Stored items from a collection
□ □ □ □

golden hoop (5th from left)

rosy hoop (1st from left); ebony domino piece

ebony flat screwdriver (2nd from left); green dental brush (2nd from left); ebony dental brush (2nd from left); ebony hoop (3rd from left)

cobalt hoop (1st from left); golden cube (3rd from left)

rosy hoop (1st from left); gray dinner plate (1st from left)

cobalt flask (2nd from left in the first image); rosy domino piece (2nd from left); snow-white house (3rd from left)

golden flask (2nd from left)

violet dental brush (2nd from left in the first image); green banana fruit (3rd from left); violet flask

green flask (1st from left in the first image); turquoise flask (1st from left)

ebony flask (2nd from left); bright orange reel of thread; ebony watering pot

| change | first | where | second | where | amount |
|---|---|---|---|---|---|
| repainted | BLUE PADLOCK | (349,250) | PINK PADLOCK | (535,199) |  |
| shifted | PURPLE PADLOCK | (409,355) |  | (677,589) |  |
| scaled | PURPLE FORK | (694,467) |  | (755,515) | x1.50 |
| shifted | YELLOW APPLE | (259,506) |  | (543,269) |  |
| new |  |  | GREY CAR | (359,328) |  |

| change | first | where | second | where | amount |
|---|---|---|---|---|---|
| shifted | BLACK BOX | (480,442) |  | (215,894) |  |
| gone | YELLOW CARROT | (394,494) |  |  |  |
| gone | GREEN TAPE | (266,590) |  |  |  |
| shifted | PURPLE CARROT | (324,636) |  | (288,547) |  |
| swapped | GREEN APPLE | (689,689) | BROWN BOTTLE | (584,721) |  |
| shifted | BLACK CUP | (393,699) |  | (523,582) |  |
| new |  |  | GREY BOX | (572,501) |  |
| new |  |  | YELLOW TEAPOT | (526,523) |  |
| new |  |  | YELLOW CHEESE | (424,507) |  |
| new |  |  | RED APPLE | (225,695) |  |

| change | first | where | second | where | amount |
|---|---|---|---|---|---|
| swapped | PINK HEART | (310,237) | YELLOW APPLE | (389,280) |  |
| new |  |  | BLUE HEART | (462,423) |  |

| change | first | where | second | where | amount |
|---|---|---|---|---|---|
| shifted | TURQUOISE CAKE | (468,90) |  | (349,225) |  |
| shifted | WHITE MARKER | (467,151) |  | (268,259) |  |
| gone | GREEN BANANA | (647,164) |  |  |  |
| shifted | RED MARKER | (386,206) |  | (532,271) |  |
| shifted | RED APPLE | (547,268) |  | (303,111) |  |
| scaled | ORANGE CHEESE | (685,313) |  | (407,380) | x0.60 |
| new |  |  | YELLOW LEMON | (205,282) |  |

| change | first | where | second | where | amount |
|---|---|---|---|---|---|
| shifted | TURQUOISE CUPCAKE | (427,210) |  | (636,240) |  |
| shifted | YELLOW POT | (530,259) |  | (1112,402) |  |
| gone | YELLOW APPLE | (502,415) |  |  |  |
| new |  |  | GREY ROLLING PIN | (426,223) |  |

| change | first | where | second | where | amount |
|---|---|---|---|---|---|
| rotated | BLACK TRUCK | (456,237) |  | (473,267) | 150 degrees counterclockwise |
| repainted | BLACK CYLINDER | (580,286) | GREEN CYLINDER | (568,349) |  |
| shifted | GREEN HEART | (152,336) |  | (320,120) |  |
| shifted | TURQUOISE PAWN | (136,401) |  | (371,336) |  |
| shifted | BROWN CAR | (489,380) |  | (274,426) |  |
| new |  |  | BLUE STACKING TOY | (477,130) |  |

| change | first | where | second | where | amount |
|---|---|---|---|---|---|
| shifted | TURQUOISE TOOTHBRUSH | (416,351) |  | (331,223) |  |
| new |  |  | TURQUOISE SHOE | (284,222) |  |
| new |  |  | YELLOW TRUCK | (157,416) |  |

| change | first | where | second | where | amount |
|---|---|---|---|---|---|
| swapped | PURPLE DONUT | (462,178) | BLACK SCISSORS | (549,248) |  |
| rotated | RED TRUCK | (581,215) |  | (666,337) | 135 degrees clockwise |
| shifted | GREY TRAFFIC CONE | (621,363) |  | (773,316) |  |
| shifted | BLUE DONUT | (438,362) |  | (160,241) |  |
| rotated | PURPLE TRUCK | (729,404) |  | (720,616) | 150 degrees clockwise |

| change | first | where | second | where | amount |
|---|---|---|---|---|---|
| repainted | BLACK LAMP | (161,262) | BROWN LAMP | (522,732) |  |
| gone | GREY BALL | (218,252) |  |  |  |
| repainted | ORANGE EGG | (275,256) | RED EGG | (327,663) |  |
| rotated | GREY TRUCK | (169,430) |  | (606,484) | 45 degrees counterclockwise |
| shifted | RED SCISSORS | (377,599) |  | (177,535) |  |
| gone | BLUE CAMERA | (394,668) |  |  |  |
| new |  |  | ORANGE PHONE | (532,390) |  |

□ □ □ □

TASK OBJECTIVE
Repeat the whole of the data above exactly as it appears.

OUTPUT FOR THIS TASK
golden hoop (5th from left)

rosy hoop (1st from left); ebony domino piece

ebony flat screwdriver (2nd from left); green dental brush (2nd from left); ebony dental brush (2nd from left); ebony hoop (3rd from left)

cobalt hoop (1st from left); golden cube (3rd from left)

rosy hoop (1st from left); gray dinner plate (1st from left)

cobalt flask (2nd from left in the first image); rosy domino piece (2nd from left); snow-white house (3rd from left)

golden flask (2nd from left)

violet dental brush (2nd from left in the first image); green banana fruit (3rd from left); violet flask

green flask (1st from left in the first image); turquoise flask (1st from left)

ebony flask (2nd from left); bright orange reel of thread; ebony watering pot

| change | first | where | second | where | amount |
|---|---|---|---|---|---|
| repainted | BLUE PADLOCK | (349,250) | PINK PADLOCK | (535,199) |  |
| shifted | PURPLE PADLOCK | (409,355) |  | (677,589) |  |
| scaled | PURPLE FORK | (694,467) |  | (755,515) | x1.50 |
| shifted | YELLOW APPLE | (259,506) |  | (543,269) |  |
| new |  |  | GREY CAR | (359,328) |  |

| change | first | where | second | where | amount |
|---|---|---|---|---|---|
| shifted | BLACK BOX | (480,442) |  | (215,894) |  |
| gone | YELLOW CARROT | (394,494) |  |  |  |
| gone | GREEN TAPE | (266,590) |  |  |  |
| shifted | PURPLE CARROT | (324,636) |  | (288,547) |  |
| swapped | GREEN APPLE | (689,689) | BROWN BOTTLE | (584,721) |  |
| shifted | BLACK CUP | (393,699) |  | (523,582) |  |
| new |  |  | GREY BOX | (572,501) |  |
| new |  |  | YELLOW TEAPOT | (526,523) |  |
| new |  |  | YELLOW CHEESE | (424,507) |  |
| new |  |  | RED APPLE | (225,695) |  |

| change | first | where | second | where | amount |
|---|---|---|---|---|---|
| swapped | PINK HEART | (310,237) | YELLOW APPLE | (389,280) |  |
| new |  |  | BLUE HEART | (462,423) |  |

| change | first | where | second | where | amount |
|---|---|---|---|---|---|
| shifted | TURQUOISE CAKE | (468,90) |  | (349,225) |  |
| shifted | WHITE MARKER | (467,151) |  | (268,259) |  |
| gone | GREEN BANANA | (647,164) |  |  |  |
| shifted | RED MARKER | (386,206) |  | (532,271) |  |
| shifted | RED APPLE | (547,268) |  | (303,111) |  |
| scaled | ORANGE CHEESE | (685,313) |  | (407,380) | x0.60 |
| new |  |  | YELLOW LEMON | (205,282) |  |

| change | first | where | second | where | amount |
|---|---|---|---|---|---|
| shifted | TURQUOISE CUPCAKE | (427,210) |  | (636,240) |  |
| shifted | YELLOW POT | (530,259) |  | (1112,402) |  |
| gone | YELLOW APPLE | (502,415) |  |  |  |
| new |  |  | GREY ROLLING PIN | (426,223) |  |

| change | first | where | second | where | amount |
|---|---|---|---|---|---|
| rotated | BLACK TRUCK | (456,237) |  | (473,267) | 150 degrees counterclockwise |
| repainted | BLACK CYLINDER | (580,286) | GREEN CYLINDER | (568,349) |  |
| shifted | GREEN HEART | (152,336) |  | (320,120) |  |
| shifted | TURQUOISE PAWN | (136,401) |  | (371,336) |  |
| shifted | BROWN CAR | (489,380) |  | (274,426) |  |
| new |  |  | BLUE STACKING TOY | (477,130) |  |

| change | first | where | second | where | amount |
|---|---|---|---|---|---|
| shifted | TURQUOISE TOOTHBRUSH | (416,351) |  | (331,223) |  |
| new |  |  | TURQUOISE SHOE | (284,222) |  |
| new |  |  | YELLOW TRUCK | (157,416) |  |

| change | first | where | second | where | amount |
|---|---|---|---|---|---|
| swapped | PURPLE DONUT | (462,178) | BLACK SCISSORS | (549,248) |  |
| rotated | RED TRUCK | (581,215) |  | (666,337) | 135 degrees clockwise |
| shifted | GREY TRAFFIC CONE | (621,363) |  | (773,316) |  |
| shifted | BLUE DONUT | (438,362) |  | (160,241) |  |
| rotated | PURPLE TRUCK | (729,404) |  | (720,616) | 150 degrees clockwise |

| change | first | where | second | where | amount |
|---|---|---|---|---|---|
| repainted | BLACK LAMP | (161,262) | BROWN LAMP | (522,732) |  |
| gone | GREY BALL | (218,252) |  |  |  |
| repainted | ORANGE EGG | (275,256) | RED EGG | (327,663) |  |
| rotated | GREY TRUCK | (169,430) |  | (606,484) | 45 degrees counterclockwise |
| shifted | RED SCISSORS | (377,599) |  | (177,535) |  |
| gone | BLUE CAMERA | (394,668) |  |  |  |
| new |  |  | ORANGE PHONE | (532,390) |  |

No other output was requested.